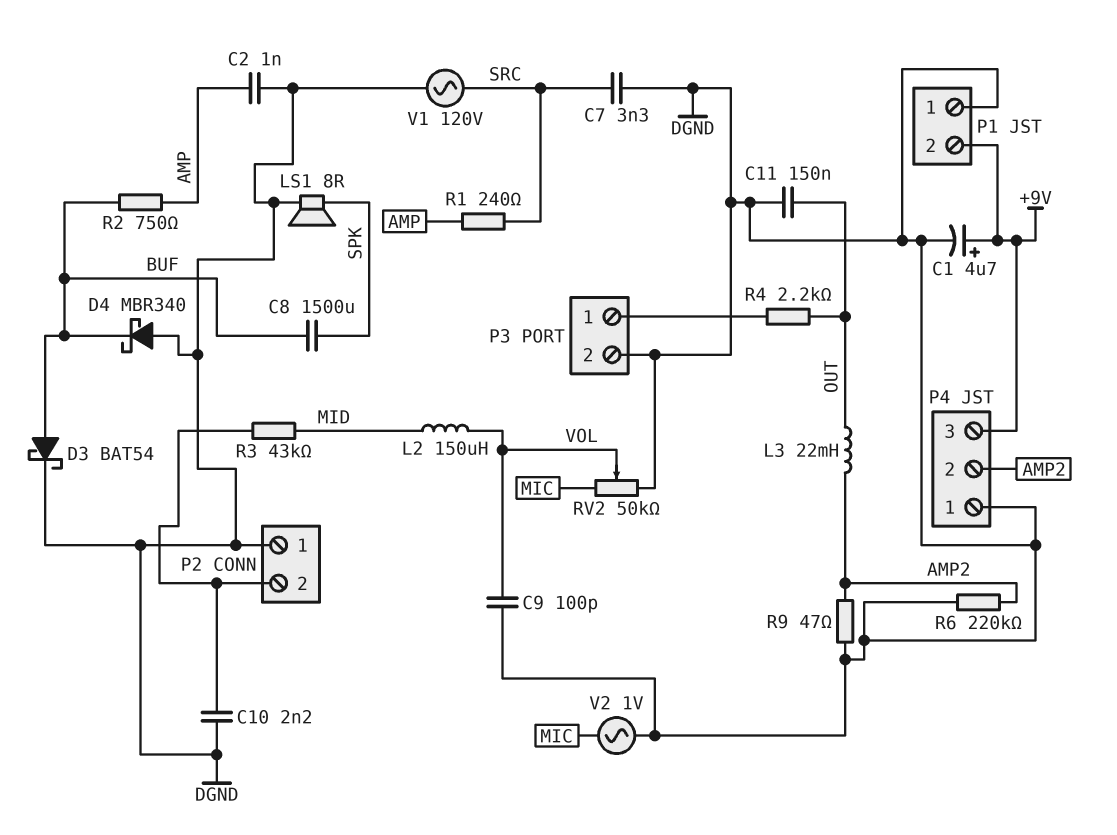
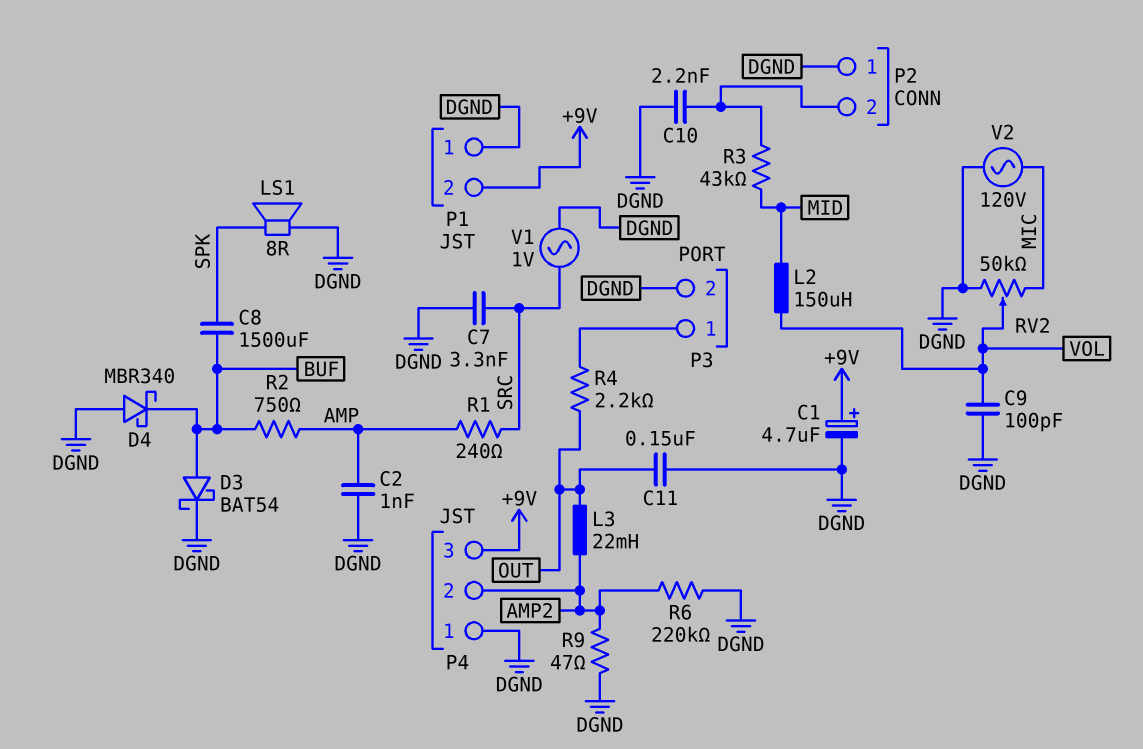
V1: AC 120V (DGND, SRC) -> AC 1V (DGND, SRC)
V2: AC 1V (DGND, MIC) -> AC 120V (DGND, MIC)

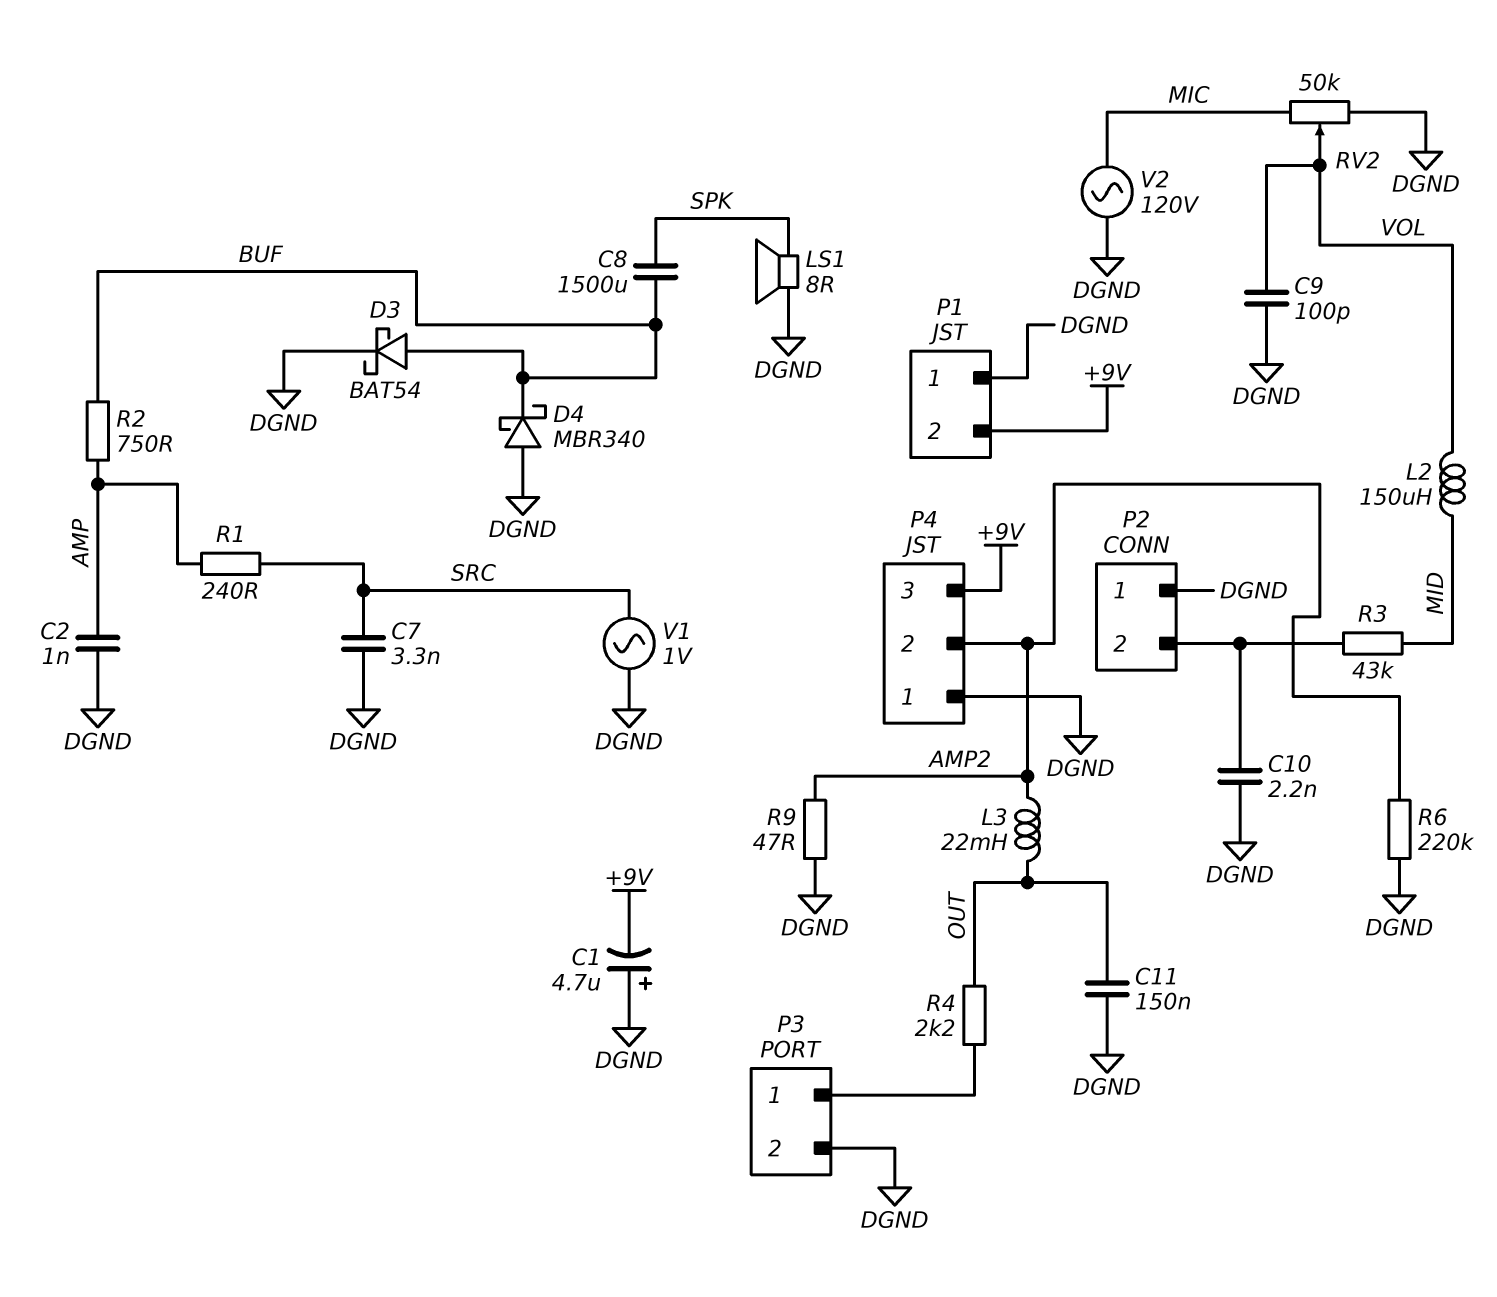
C1: 4.7uF (plus +9V, minus DGND) -> 4.7uF (plus DGND, minus +9V)

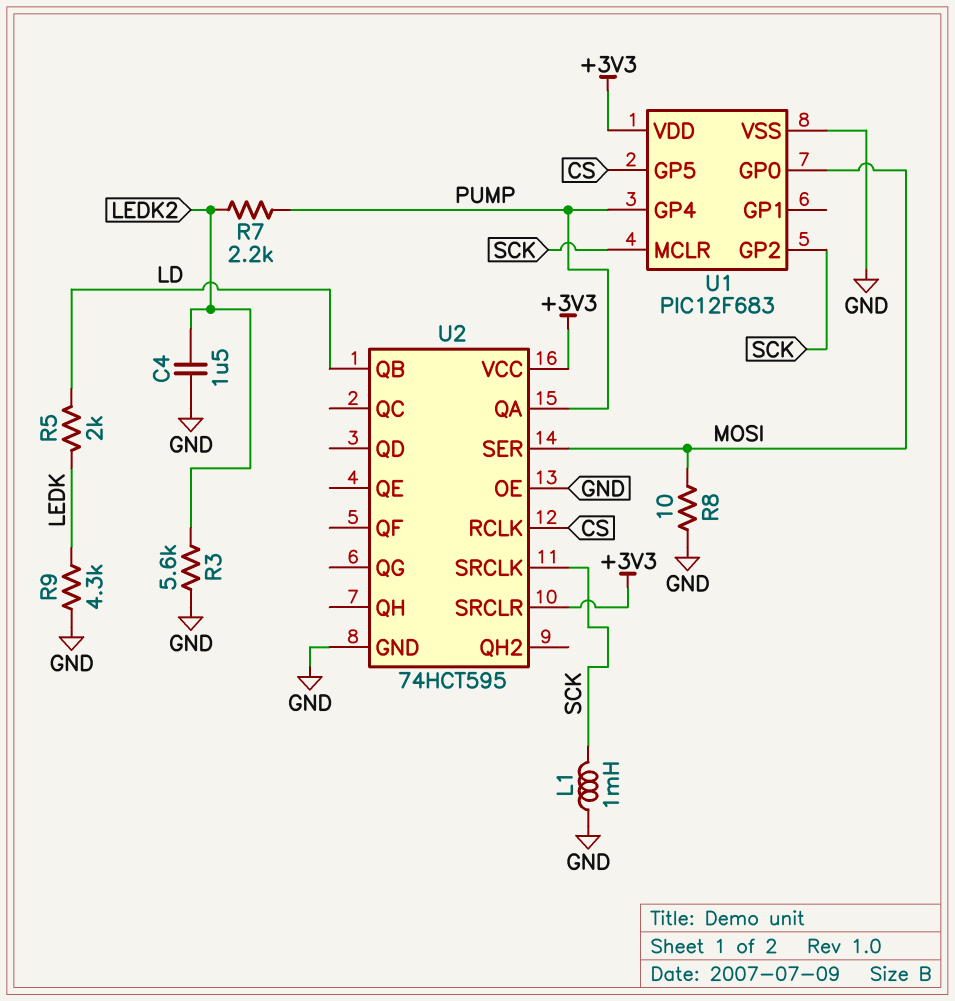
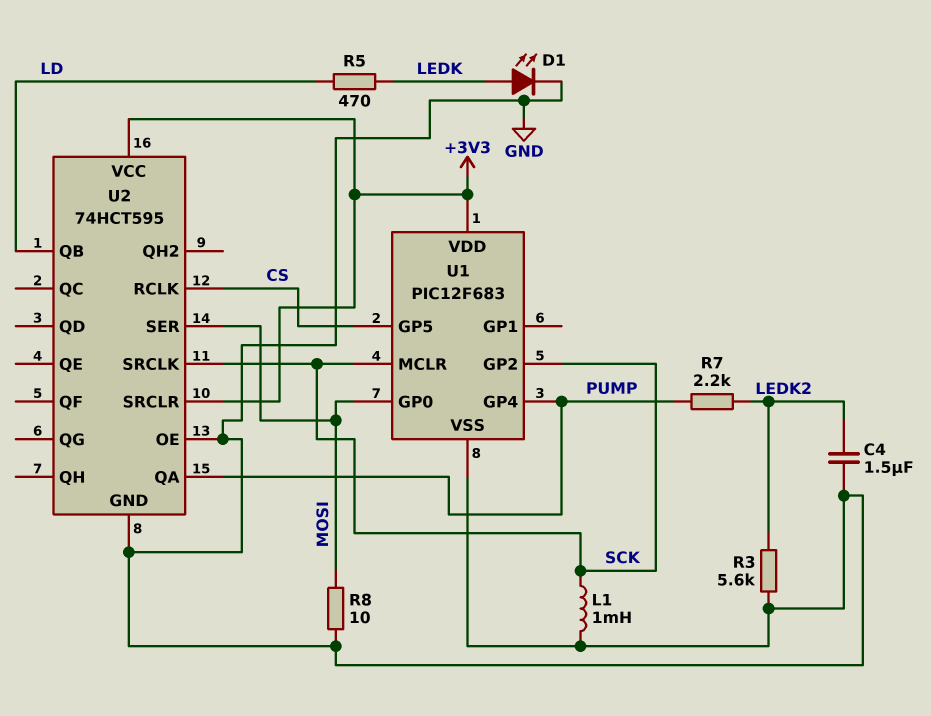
D1: none -> LED (A LEDK, K GND)
R5: 2k (LD, LEDK) -> 470 (LD, LEDK)
R9: 4.3k (GND, LEDK) -> none

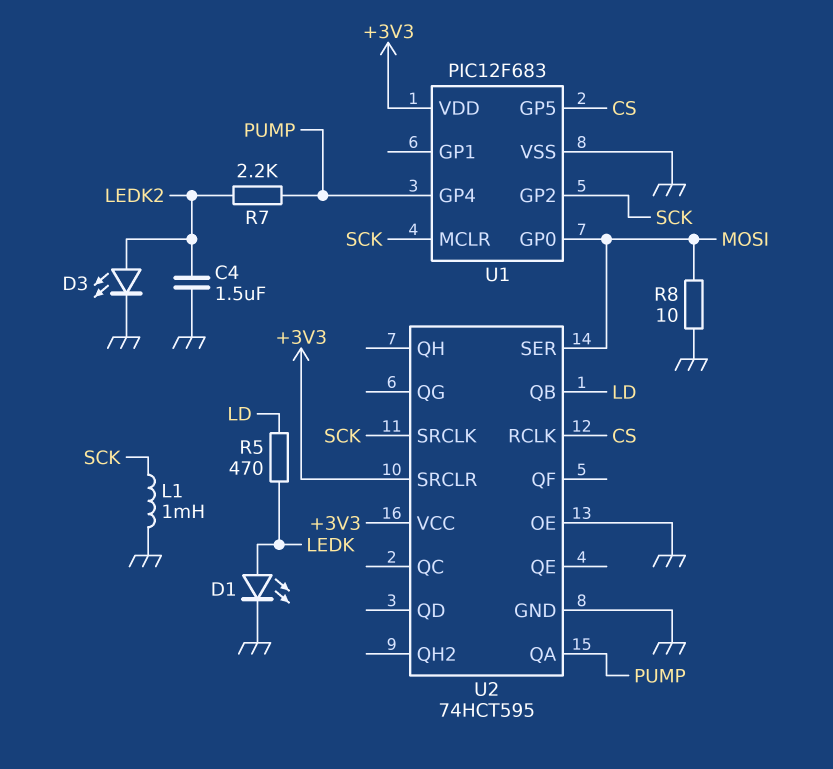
D3: none -> LED (A LEDK2, K GND)
R3: 5.6k (GND, LEDK2) -> none

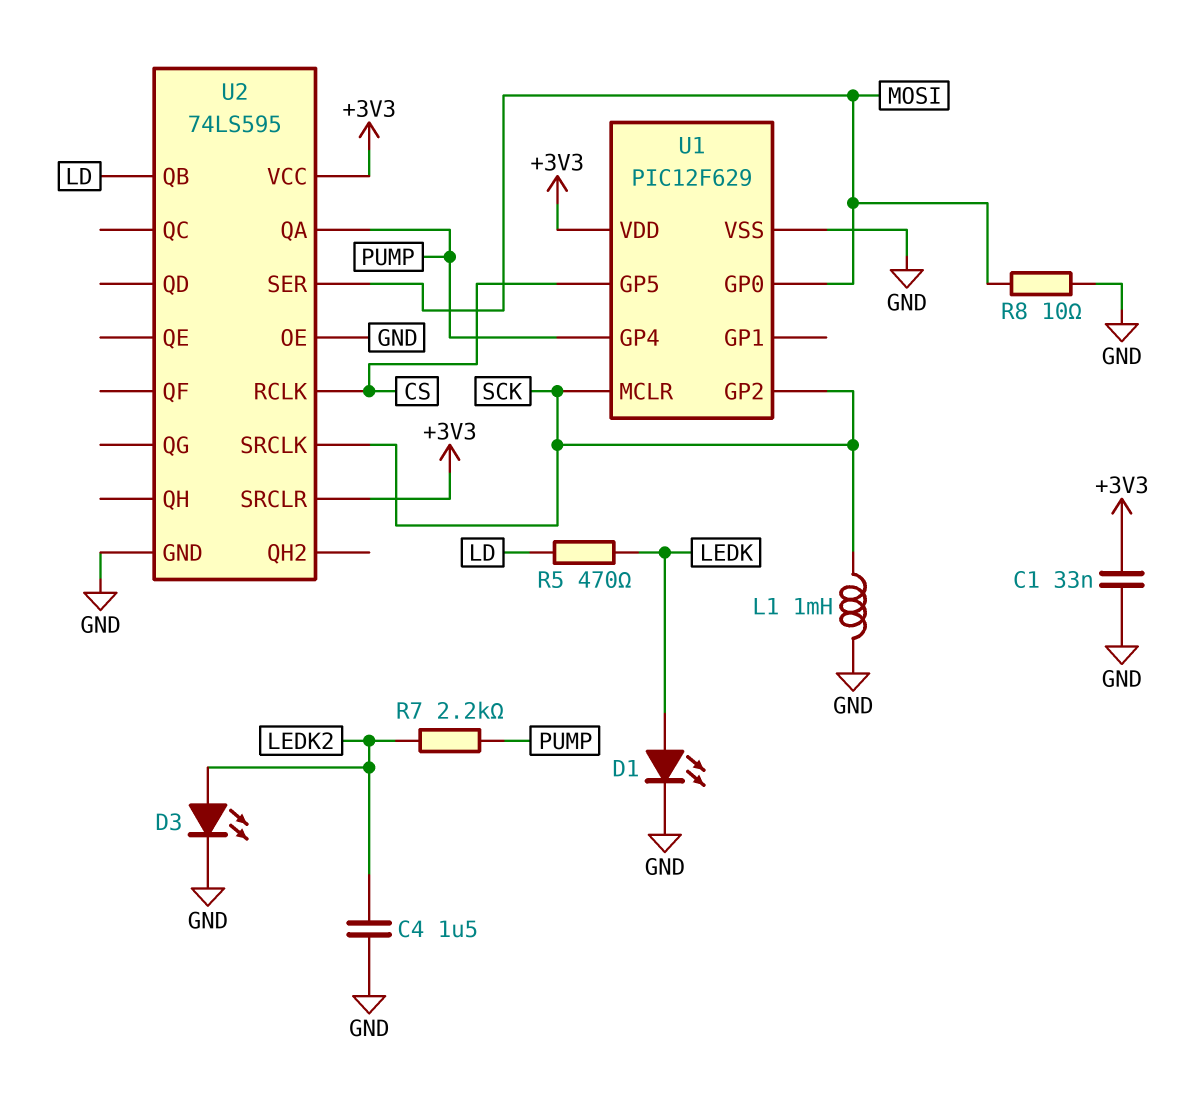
C1: none -> 33nF (+3V3, GND)
U1: PIC12F683 -> PIC12F629
U2: 74HCT595 -> 74LS595

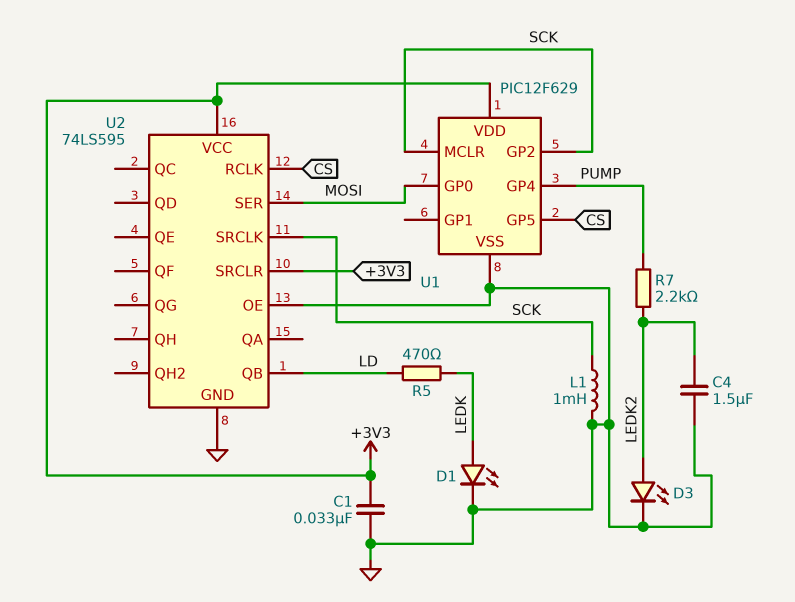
R8: 10 (GND, MOSI) -> none
U2 pin QA: PUMP -> none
════════════════════
Exact copies of the lines from the one containing "D3: none -> LED (A LEDK2, K GND)" through the final line of the data are required; pictures are to be omitted.

D3: none -> LED (A LEDK2, K GND)
R3: 5.6k (GND, LEDK2) -> none

C1: none -> 33nF (+3V3, GND)
U1: PIC12F683 -> PIC12F629
U2: 74HCT595 -> 74LS595

R8: 10 (GND, MOSI) -> none
U2 pin QA: PUMP -> none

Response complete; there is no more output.